◆ **YOUR ASSIGNMENT**:
Copy out the entries word for word, leaving images aside.

INFORMATION START

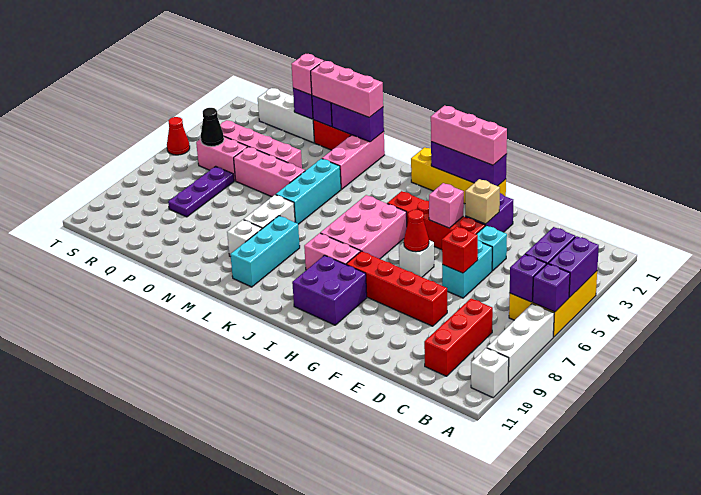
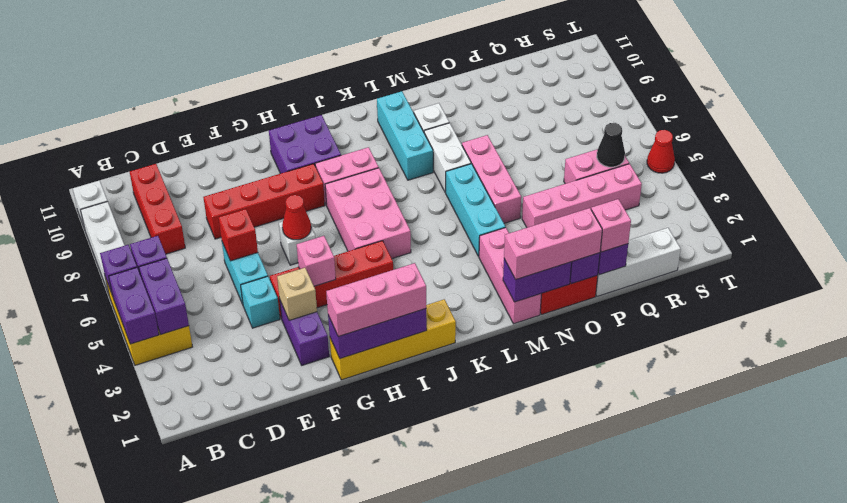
pink brick N5:P5 level 1 -> pink brick N5:N7 level 1
purple plate Q6:Q8 level 1 -> none

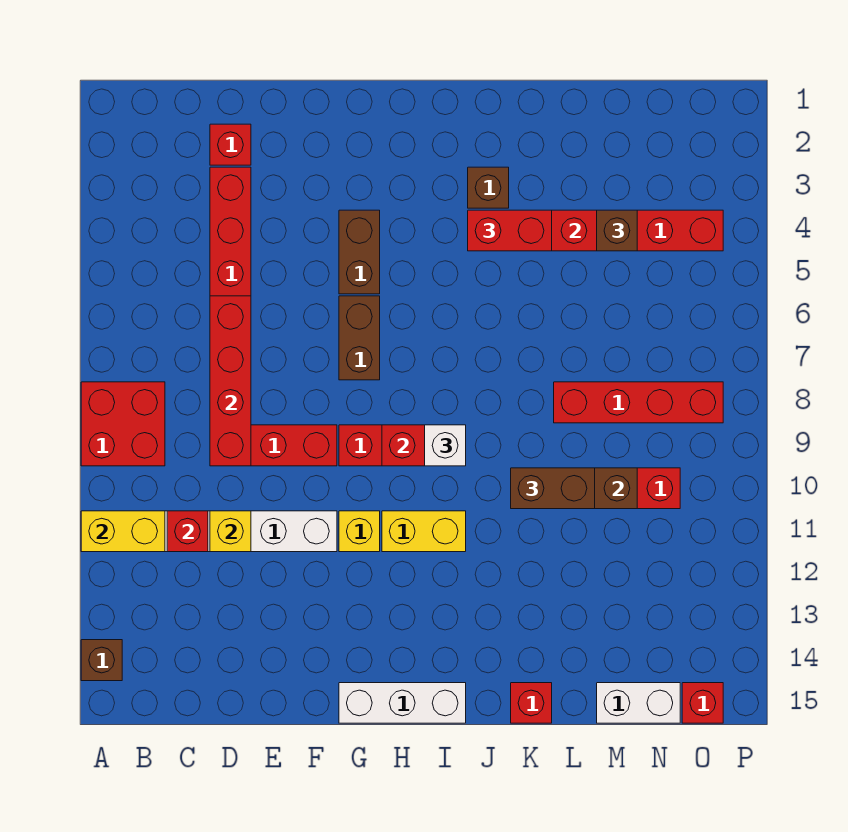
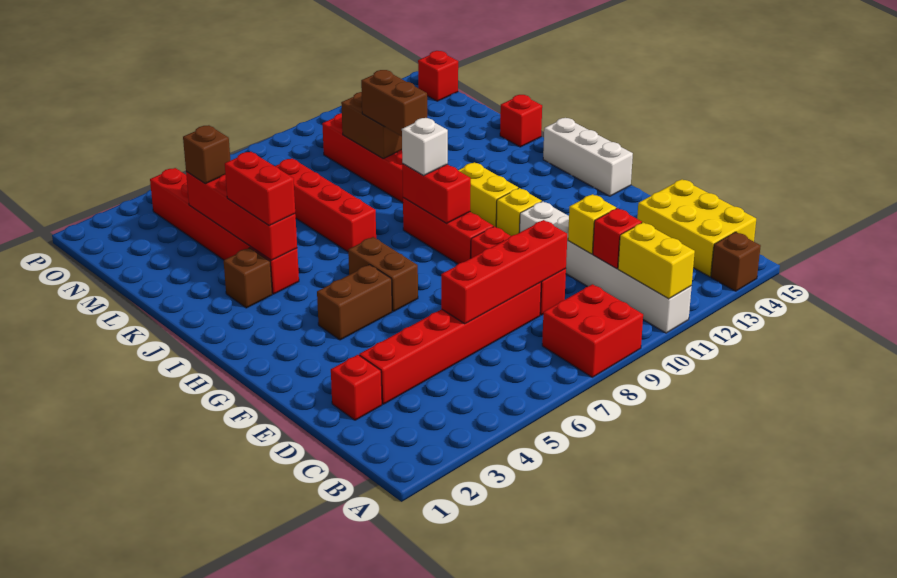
none -> yellow brick B14:D15 level 1
brown brick G6:G7 level 1 -> brown brick G6:H6 level 1
red brick L8:O8 level 1 -> red brick J7:M7 level 1
white brick M15:N15 level 1 -> none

INFORMATION END

◆ **EXERCISE OUTPUT**:
pink brick N5:P5 level 1 -> pink brick N5:N7 level 1
purple plate Q6:Q8 level 1 -> none

none -> yellow brick B14:D15 level 1
brown brick G6:G7 level 1 -> brown brick G6:H6 level 1
red brick L8:O8 level 1 -> red brick J7:M7 level 1
white brick M15:N15 level 1 -> none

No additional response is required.